*Available data*.
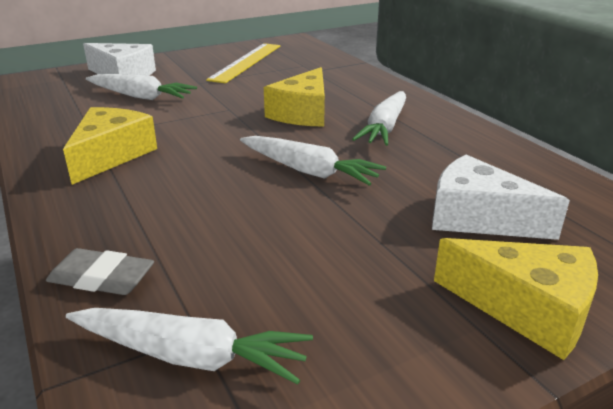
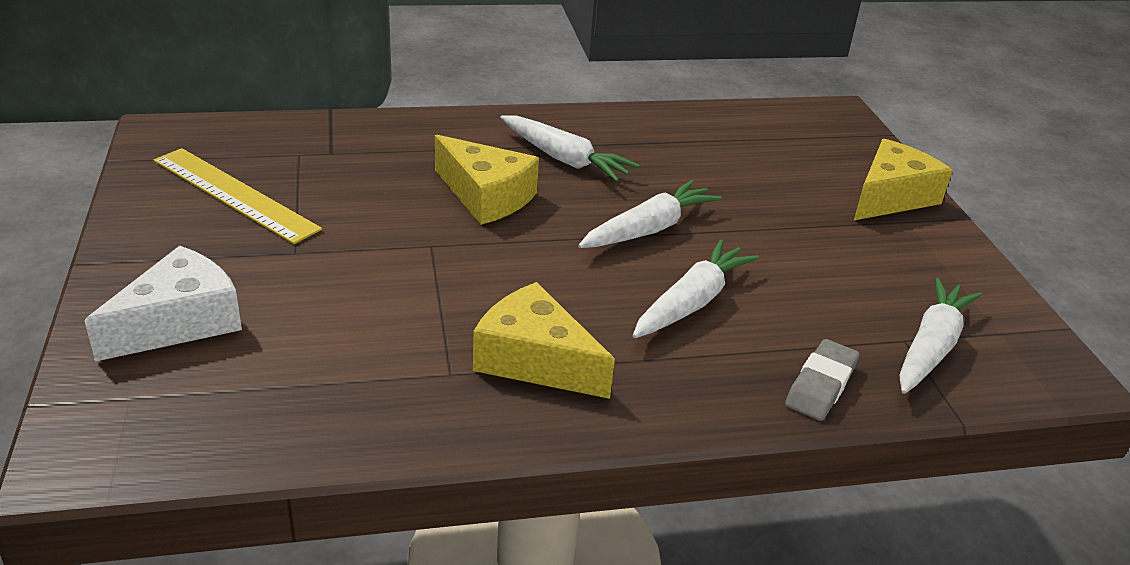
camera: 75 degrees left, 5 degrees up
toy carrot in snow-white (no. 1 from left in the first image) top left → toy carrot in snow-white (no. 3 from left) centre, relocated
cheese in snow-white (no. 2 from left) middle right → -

*Work order*. What this calls for is the material above set down exactly, pictures excluded.

*Your response*.
camera: 75 degrees left, 5 degrees up
toy carrot in snow-white (no. 1 from left in the first image) top left → toy carrot in snow-white (no. 3 from left) centre, relocated
cheese in snow-white (no. 2 from left) middle right → -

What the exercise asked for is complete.